───── RECORDED DATA

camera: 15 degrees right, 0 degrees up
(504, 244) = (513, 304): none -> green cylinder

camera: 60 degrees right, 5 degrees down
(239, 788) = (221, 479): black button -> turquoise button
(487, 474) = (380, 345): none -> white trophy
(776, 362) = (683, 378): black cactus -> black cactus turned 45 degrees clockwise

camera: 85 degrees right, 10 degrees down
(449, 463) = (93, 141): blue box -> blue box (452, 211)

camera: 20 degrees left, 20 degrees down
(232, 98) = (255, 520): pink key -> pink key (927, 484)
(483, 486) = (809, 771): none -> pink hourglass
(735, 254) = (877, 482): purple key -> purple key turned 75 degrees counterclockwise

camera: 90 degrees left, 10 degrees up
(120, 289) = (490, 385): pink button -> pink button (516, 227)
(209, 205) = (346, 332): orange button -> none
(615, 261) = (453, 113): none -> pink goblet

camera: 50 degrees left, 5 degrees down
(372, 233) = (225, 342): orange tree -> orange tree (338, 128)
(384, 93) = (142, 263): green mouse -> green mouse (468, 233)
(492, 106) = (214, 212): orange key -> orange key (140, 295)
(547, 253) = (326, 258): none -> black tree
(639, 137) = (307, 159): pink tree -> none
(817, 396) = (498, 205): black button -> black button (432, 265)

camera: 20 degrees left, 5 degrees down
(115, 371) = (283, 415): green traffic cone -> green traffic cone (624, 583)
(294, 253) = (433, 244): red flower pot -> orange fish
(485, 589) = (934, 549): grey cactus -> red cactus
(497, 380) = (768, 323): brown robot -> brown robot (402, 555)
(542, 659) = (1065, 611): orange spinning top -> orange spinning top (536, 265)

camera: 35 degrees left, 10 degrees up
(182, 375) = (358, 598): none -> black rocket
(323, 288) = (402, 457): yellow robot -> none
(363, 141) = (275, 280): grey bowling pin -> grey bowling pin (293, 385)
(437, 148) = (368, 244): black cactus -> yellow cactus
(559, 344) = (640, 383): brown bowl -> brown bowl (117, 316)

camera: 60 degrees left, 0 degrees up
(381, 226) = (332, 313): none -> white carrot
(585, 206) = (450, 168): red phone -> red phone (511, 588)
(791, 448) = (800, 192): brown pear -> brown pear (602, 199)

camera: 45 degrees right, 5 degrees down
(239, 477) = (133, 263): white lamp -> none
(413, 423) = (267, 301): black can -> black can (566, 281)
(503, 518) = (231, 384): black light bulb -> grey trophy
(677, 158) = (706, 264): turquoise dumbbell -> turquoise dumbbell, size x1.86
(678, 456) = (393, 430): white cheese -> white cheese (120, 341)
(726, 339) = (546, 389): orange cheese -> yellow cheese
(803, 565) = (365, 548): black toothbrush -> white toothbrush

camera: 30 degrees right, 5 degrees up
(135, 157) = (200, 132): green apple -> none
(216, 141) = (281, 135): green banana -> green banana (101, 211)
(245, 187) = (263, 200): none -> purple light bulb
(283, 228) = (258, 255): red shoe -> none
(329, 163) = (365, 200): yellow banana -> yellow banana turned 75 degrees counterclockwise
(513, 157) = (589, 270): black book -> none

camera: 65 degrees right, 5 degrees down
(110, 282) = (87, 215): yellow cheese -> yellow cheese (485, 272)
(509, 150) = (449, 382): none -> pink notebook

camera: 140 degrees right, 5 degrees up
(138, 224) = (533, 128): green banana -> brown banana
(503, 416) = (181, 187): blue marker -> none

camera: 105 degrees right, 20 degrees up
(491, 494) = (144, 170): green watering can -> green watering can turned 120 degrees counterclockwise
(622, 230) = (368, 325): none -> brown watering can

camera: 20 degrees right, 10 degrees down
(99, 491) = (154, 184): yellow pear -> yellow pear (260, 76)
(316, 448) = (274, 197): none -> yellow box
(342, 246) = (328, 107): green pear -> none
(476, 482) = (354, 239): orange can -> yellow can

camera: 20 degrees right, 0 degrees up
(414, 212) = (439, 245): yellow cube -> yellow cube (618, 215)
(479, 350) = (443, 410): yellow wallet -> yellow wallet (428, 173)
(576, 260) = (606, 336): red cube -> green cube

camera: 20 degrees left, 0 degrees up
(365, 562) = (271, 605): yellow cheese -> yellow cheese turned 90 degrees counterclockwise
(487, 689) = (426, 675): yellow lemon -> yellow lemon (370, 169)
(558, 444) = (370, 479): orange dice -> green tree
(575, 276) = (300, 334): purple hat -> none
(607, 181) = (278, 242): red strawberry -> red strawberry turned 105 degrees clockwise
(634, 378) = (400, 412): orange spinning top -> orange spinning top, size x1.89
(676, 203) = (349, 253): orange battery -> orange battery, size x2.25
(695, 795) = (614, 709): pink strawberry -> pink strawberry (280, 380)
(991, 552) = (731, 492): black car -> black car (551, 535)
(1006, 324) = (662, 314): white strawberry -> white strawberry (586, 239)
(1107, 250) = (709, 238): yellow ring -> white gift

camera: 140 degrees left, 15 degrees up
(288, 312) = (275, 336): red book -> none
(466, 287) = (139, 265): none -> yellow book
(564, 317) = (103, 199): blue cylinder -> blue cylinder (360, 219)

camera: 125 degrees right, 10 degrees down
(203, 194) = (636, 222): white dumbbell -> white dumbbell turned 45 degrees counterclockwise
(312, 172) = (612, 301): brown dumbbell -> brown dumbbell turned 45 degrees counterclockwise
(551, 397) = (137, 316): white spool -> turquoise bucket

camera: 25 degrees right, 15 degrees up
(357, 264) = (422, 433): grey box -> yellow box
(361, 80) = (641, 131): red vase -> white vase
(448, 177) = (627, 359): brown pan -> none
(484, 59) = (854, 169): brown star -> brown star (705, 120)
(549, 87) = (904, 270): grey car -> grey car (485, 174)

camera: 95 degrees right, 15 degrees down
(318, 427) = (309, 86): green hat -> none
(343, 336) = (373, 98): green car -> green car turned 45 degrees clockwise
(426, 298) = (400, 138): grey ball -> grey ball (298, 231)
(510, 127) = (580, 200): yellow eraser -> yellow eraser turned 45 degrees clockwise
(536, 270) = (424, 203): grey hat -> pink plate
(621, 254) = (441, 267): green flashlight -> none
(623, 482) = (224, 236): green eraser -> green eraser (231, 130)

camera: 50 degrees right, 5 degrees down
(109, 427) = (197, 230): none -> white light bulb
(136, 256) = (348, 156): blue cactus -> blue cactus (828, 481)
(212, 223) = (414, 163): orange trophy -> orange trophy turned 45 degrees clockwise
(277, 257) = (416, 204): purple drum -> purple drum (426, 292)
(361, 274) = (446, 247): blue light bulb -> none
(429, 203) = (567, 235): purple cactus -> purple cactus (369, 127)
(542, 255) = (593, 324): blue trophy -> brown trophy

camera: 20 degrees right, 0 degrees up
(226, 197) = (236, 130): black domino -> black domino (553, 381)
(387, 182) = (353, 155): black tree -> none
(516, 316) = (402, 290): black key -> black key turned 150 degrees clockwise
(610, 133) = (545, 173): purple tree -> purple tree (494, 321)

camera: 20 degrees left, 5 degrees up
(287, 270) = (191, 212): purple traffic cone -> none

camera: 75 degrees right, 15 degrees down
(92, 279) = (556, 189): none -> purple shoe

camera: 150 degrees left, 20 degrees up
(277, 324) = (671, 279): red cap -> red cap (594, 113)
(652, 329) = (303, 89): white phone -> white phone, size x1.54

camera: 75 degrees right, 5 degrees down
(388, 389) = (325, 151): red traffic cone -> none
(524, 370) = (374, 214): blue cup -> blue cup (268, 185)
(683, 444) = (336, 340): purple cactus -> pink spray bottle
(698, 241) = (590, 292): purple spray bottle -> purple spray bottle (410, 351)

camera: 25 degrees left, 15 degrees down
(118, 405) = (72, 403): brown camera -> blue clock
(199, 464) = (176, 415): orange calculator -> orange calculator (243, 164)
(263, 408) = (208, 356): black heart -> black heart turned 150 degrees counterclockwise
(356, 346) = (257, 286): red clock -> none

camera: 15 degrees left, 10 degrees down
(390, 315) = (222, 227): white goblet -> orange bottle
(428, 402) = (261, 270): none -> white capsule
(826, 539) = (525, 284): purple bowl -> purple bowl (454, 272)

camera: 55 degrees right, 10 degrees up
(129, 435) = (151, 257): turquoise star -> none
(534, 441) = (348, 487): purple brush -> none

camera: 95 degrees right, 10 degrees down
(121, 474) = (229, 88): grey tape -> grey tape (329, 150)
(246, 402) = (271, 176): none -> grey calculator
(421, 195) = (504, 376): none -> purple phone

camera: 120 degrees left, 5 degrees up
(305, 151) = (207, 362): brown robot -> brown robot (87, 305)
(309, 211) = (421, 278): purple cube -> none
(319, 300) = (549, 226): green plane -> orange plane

──────────

_WORK INSTRUCTIONS_
Lines after the one containing "(372, 233) = (225, 342): orange" are not part of the task. Output the entries exactly from their first line through that one.

_TASK RESULT_
camera: 15 degrees right, 0 degrees up
(504, 244) = (513, 304): none -> green cylinder

camera: 60 degrees right, 5 degrees down
(239, 788) = (221, 479): black button -> turquoise button
(487, 474) = (380, 345): none -> white trophy
(776, 362) = (683, 378): black cactus -> black cactus turned 45 degrees clockwise

camera: 85 degrees right, 10 degrees down
(449, 463) = (93, 141): blue box -> blue box (452, 211)

camera: 20 degrees left, 20 degrees down
(232, 98) = (255, 520): pink key -> pink key (927, 484)
(483, 486) = (809, 771): none -> pink hourglass
(735, 254) = (877, 482): purple key -> purple key turned 75 degrees counterclockwise

camera: 90 degrees left, 10 degrees up
(120, 289) = (490, 385): pink button -> pink button (516, 227)
(209, 205) = (346, 332): orange button -> none
(615, 261) = (453, 113): none -> pink goblet

camera: 50 degrees left, 5 degrees down
(372, 233) = (225, 342): orange tree -> orange tree (338, 128)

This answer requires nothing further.